Lines of the records that hold the word "brick" are to be counted; give the number and nothing more.

Top of Records for processing

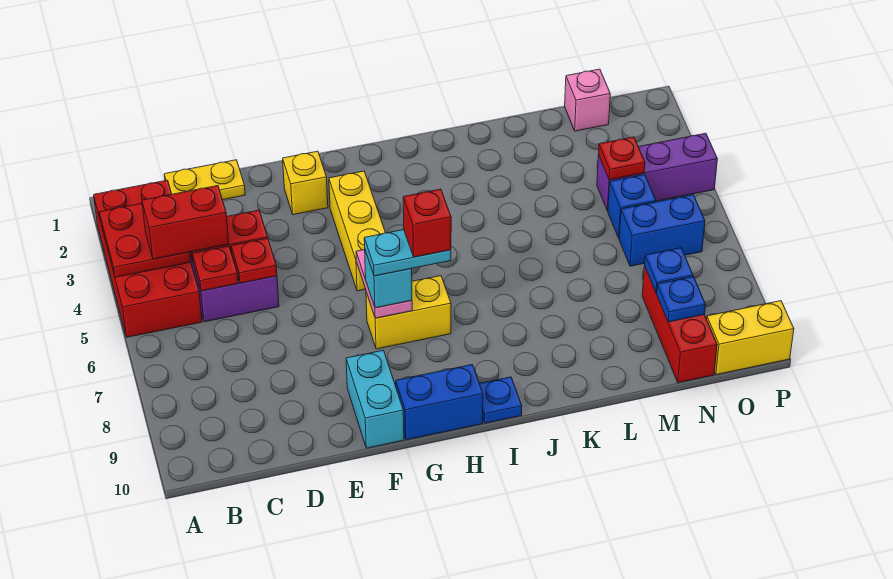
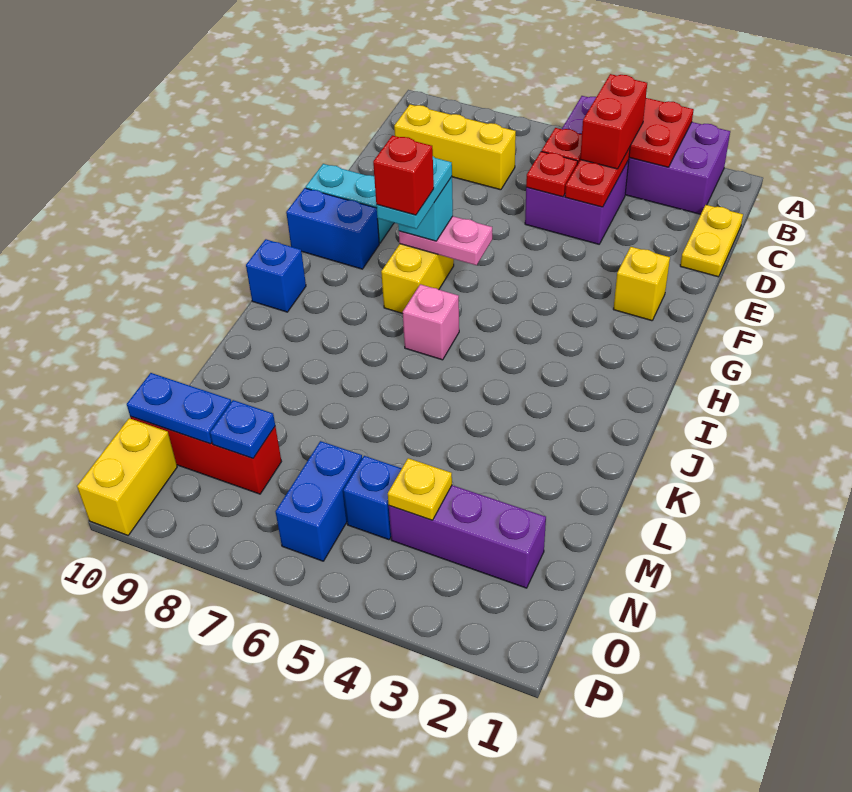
red brick A2:B5 level 1 -> purple brick A2:B5 level 1
yellow brick G3:G5 level 1 -> yellow brick C7:C9 level 1
blue brick G10:H10 level 1 -> blue brick G9:G10 level 1
blue plate I10 level 1 -> blue brick I10 level 1
pink brick N1 level 1 -> pink brick I6 level 1
purple brick N4:P4 level 1 -> purple brick N2:N4 level 1
red plate N4 level 2 -> yellow plate N4 level 2
blue plate N9 level 2 -> blue plate N9:N10 level 2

Bottom of Records for processing

• _Response for this exercise_
6